***** EXERCISE INPUTS

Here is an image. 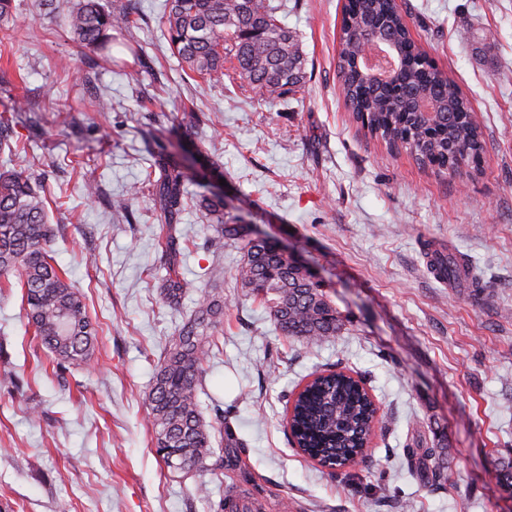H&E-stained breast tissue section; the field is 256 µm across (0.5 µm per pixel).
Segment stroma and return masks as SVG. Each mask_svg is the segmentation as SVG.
<instances>
[{"label":"stroma","instance_id":"stroma-1","mask_svg":"<svg viewBox=\"0 0 512 512\" xmlns=\"http://www.w3.org/2000/svg\"><path fill=\"white\" fill-rule=\"evenodd\" d=\"M133 2L138 25L112 31L110 64L71 38L67 0H16L24 25L0 42L11 80L0 101L21 106L0 170L35 177L55 260L98 331L89 363L57 371L20 289L0 277V512H214L226 498L261 512H512L497 480L512 457V0H398L482 130L480 170L459 174L354 119L336 70L345 0H271L308 58L301 97L273 104L186 77L160 24L166 0ZM94 97L109 109L86 106ZM186 109L207 117L194 139L223 171L226 216L310 268L343 320L339 336L314 348L281 336L235 281L237 246L215 249L217 226L193 206L175 232L193 288L179 308L164 302L151 196L122 216L109 201L142 182L154 152L181 159L169 129ZM85 175L101 196L84 197ZM427 240L468 258L483 301L470 283L428 270ZM201 288L224 296L202 411L211 422L229 408L240 444L224 450L223 467L174 477L153 447L146 398ZM327 366L362 375L380 408L368 457L351 470L322 468L287 438V395ZM415 450L429 452L442 482L415 473ZM200 480L208 497L195 492Z\"/></svg>","mask_w":512,"mask_h":512}]
</instances>
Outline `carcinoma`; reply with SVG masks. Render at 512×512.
Returning <instances> with one entry per match:
<instances>
[{"label":"carcinoma","instance_id":"cac0c4a2","mask_svg":"<svg viewBox=\"0 0 512 512\" xmlns=\"http://www.w3.org/2000/svg\"><path fill=\"white\" fill-rule=\"evenodd\" d=\"M162 26L170 50L187 75L209 80H240L262 101L273 103L302 90L306 59L297 33L282 23L270 0H167ZM13 0H0V37L17 28ZM135 22L129 3L103 6L100 0H78L68 11L74 41L108 50L107 31ZM386 32L401 64L393 79L374 83L359 71L357 56L365 44L363 25ZM338 75L347 105L368 131L388 145L402 147L440 171H459L478 164L484 152L481 129L458 85L450 80L411 37L397 0H349L339 36ZM430 99L440 120L430 123L412 109L414 100ZM15 108L0 112V148L9 145ZM147 177L165 227L162 253L166 275L160 293L178 307L193 284L180 272L181 251L174 224L188 202L185 168L161 152ZM144 186L135 184L111 199L113 212H128ZM207 219L221 226L223 239L239 245L235 279L244 291L266 305L281 334L314 347L339 335L344 323L336 307L308 269L296 264L268 239L252 237L246 224L224 220V195L201 196ZM53 228L46 199L33 177L0 171V277L18 276L26 317L33 336L51 353L59 369L92 360L97 330L78 289L52 255ZM447 276L469 278L470 268L451 255L438 253ZM224 315V301L211 289L199 291L193 314L161 352L148 393L147 423L156 453L173 474L201 473L216 457L212 432L224 443L226 429L202 417L199 394L214 342L209 331ZM292 440L296 448L321 464L337 463L365 451L379 408L350 375L325 369L290 397Z\"/></svg>","mask_w":512,"mask_h":512}]
</instances>
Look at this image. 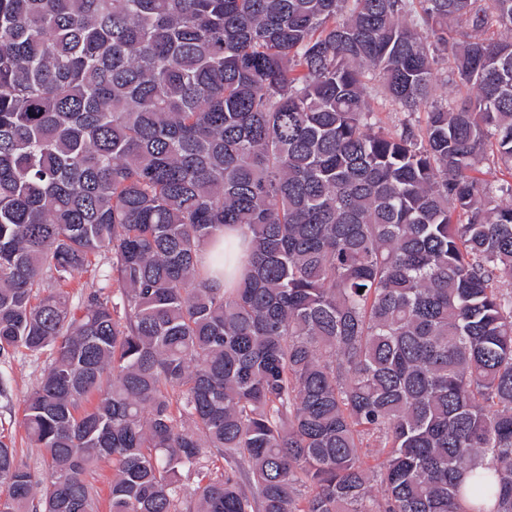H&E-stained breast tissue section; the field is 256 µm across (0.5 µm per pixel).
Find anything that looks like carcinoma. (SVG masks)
<instances>
[{
    "mask_svg": "<svg viewBox=\"0 0 512 512\" xmlns=\"http://www.w3.org/2000/svg\"><path fill=\"white\" fill-rule=\"evenodd\" d=\"M488 160L512 0H0V356L51 355L46 474L0 436V512H97L106 462L109 512H512ZM226 229L229 288L200 264ZM373 106L380 124L392 130L400 129L401 123L404 120H409L413 124H417L416 121L420 120L419 116L422 118V114L408 117L407 114H403V112H395L379 95L375 96ZM106 258L105 256L99 255L95 258L93 261V266L89 268L88 272H83L81 274H78L75 276L71 283V288H68L71 294L74 295V299L76 300V297L79 296L80 292H84L87 288L91 287V283L94 279V284L98 286L99 282V276L96 273V277H94V272L91 271V269L97 267L98 271L99 269L102 271L105 268Z\"/></svg>",
    "mask_w": 512,
    "mask_h": 512,
    "instance_id": "obj_1",
    "label": "carcinoma"
}]
</instances>
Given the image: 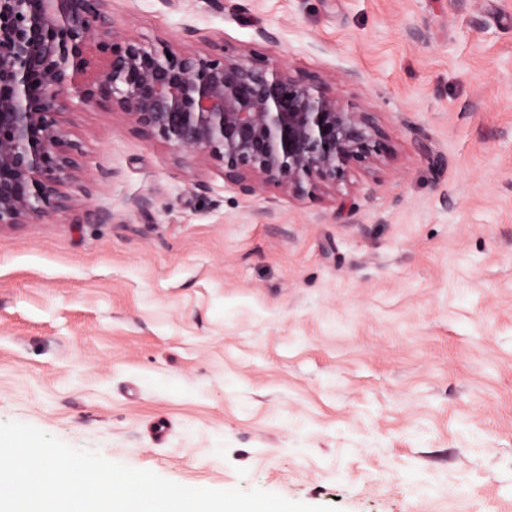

**********

• **YOUR INSTRUCTIONS**
Nothing but the lines from the line containing "Find anything that" through the last line of the material may be output, and they must be copied exactly, without pictures.

• **COMPLETE RESPONSE**
Find anything that looks like carcinoma. (SVG masks)
<instances>
[{
    "mask_svg": "<svg viewBox=\"0 0 512 512\" xmlns=\"http://www.w3.org/2000/svg\"><path fill=\"white\" fill-rule=\"evenodd\" d=\"M488 160L512 0H0V356L51 355L46 474L0 436V512H97L106 462L109 512H512ZM226 229L229 288L200 264ZM373 106L380 124L392 130L400 129L401 123L404 120H409L413 124H417L416 121L420 120L419 116L422 118V114L408 117L407 114H403V112H395L379 95L375 96ZM106 258L105 256L99 255L95 258L93 261V266L89 268L88 272H83L81 274H78L75 276L71 283V288H68L71 294L74 295V299L76 300V297L79 296L80 292H84L87 288L91 287V283L94 279V284L98 286L99 282V276L96 273V277H94V272L91 271V269L97 267L98 271L99 269L102 271L105 268Z\"/></svg>",
    "mask_w": 512,
    "mask_h": 512,
    "instance_id": "obj_1",
    "label": "carcinoma"
}]
</instances>
Given the image: 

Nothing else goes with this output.